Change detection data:
== Segment start ==

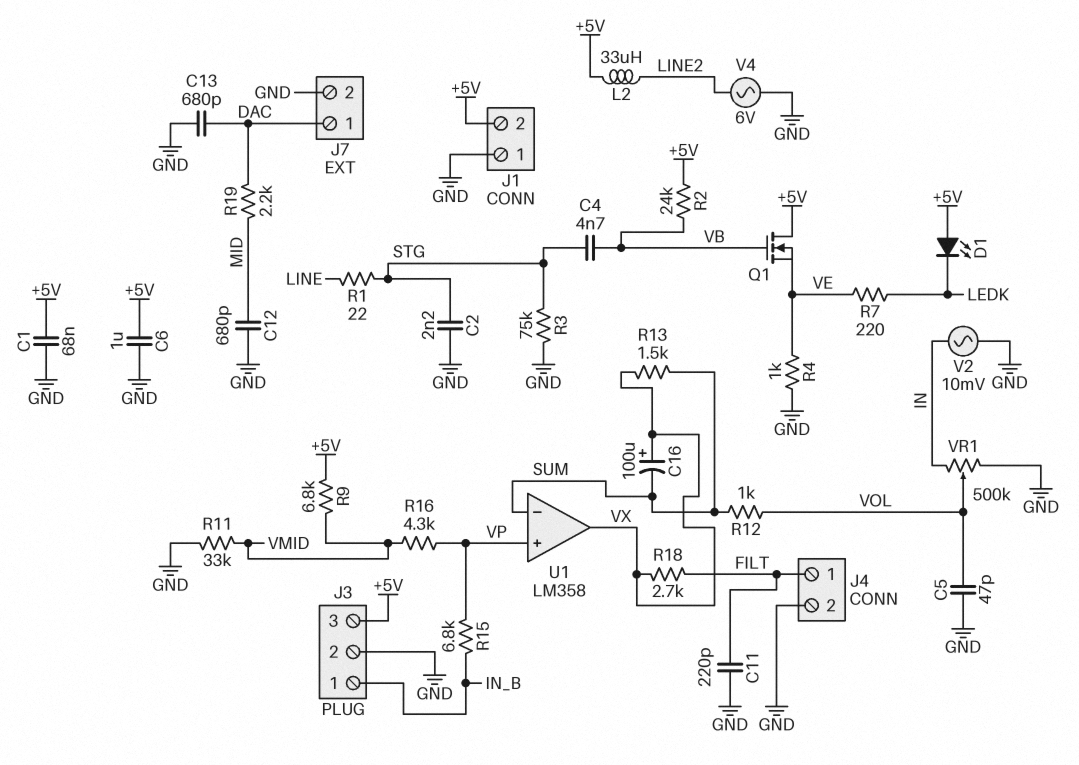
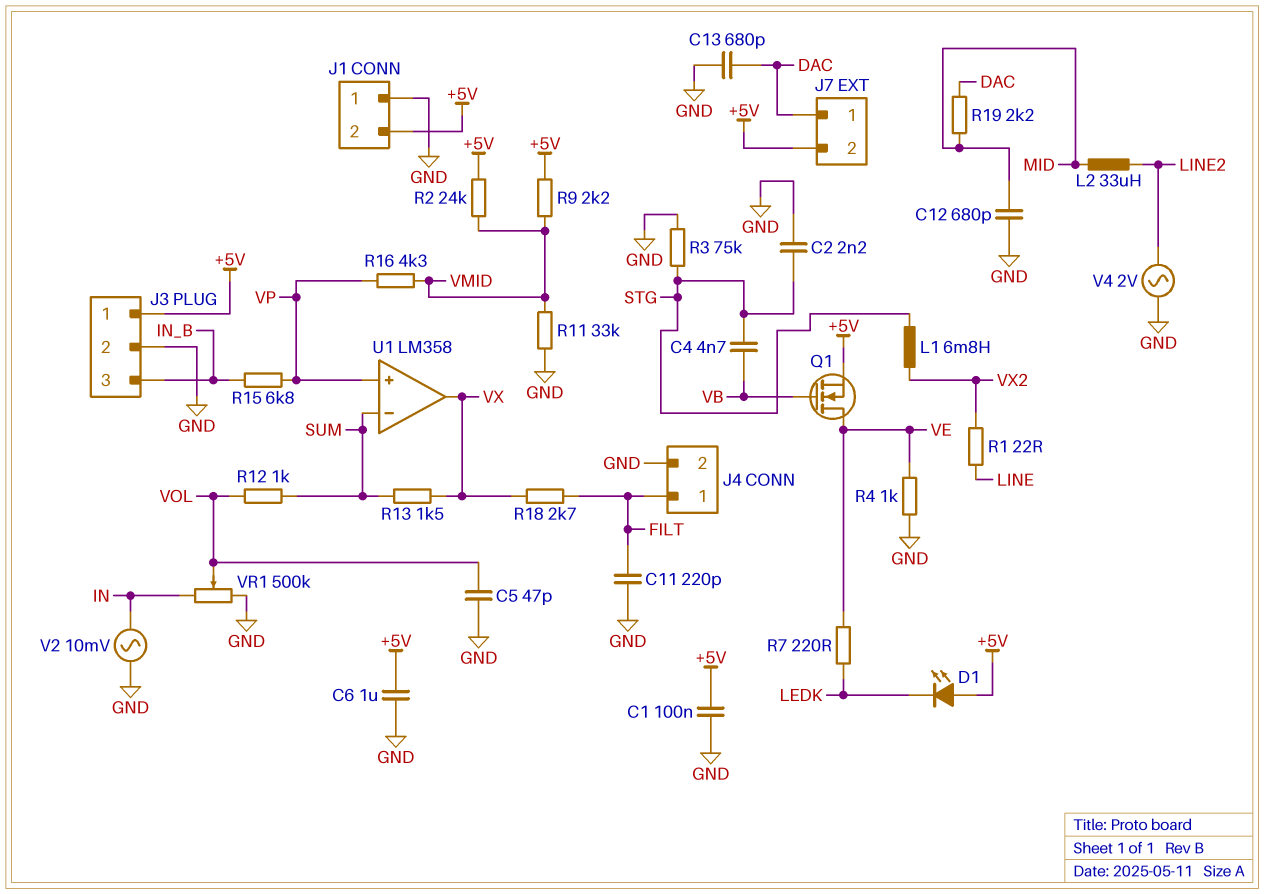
C1: 68nF (+5V, GND) -> 100nF (+5V, GND)
C16: 100uF (plus VX, minus SUM) -> none
J3 pin 1: IN_B -> +5V
J3 pin 3: +5V -> IN_B
J7 pin 2: GND -> +5V
L1: none -> 6.8mH (STG, VX2)
L2: 33uH (+5V, LINE2) -> 33uH (LINE2, MID)
Q1: NMOS (G VB, D +5V, S VE) -> NMOS (G VB, D VE, S +5V)
R1: 22 (LINE, STG) -> 22 (LINE, VX2)
R2: 24k (+5V, VB) -> 24k (+5V, VMID)
R9: 6.8k (+5V, VMID) -> 2.2k (+5V, VMID)
V4: AC 6V (GND, LINE2) -> AC 2V (GND, LINE2)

== Segment end ==

Exercise details:
Return exactly the lines from the one containing "Q1: NMOS (G" through the last line of the records above, both included, and nothing else.

Solution to the exercise:
Q1: NMOS (G VB, D +5V, S VE) -> NMOS (G VB, D VE, S +5V)
R1: 22 (LINE, STG) -> 22 (LINE, VX2)
R2: 24k (+5V, VB) -> 24k (+5V, VMID)
R9: 6.8k (+5V, VMID) -> 2.2k (+5V, VMID)
V4: AC 6V (GND, LINE2) -> AC 2V (GND, LINE2)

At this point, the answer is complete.